- **COLLECTED MATERIAL**
* * * * *

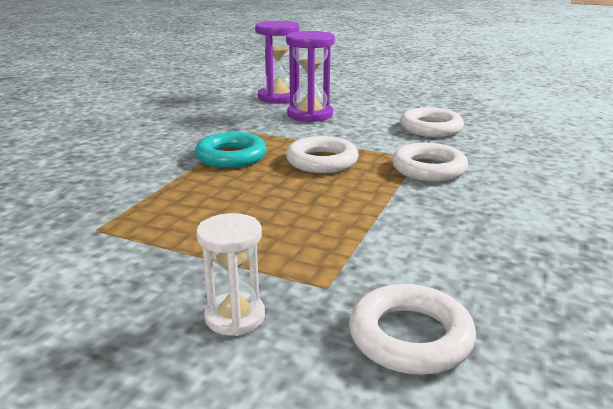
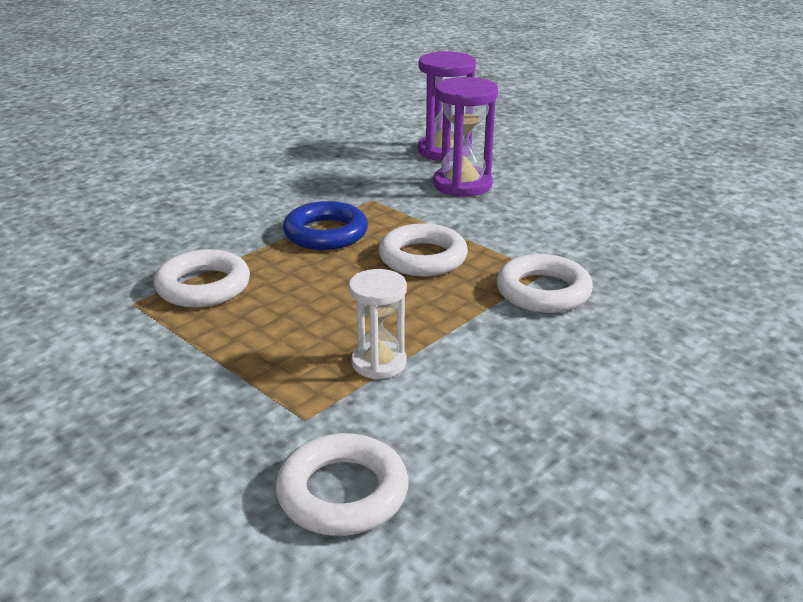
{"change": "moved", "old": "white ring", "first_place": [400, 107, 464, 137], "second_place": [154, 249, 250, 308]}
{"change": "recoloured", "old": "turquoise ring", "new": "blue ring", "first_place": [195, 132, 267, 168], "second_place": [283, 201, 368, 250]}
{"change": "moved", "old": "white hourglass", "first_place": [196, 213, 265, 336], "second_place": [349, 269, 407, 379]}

* * * * *

- **WHAT YOU SHOULD DO**
Using the material above, find each line that holds "ring" and copy that line.

- **OUTPUT OF THE EXERCISE**
{"change": "moved", "old": "white ring", "first_place": [400, 107, 464, 137], "second_place": [154, 249, 250, 308]}
{"change": "recoloured", "old": "turquoise ring", "new": "blue ring", "first_place": [195, 132, 267, 168], "second_place": [283, 201, 368, 250]}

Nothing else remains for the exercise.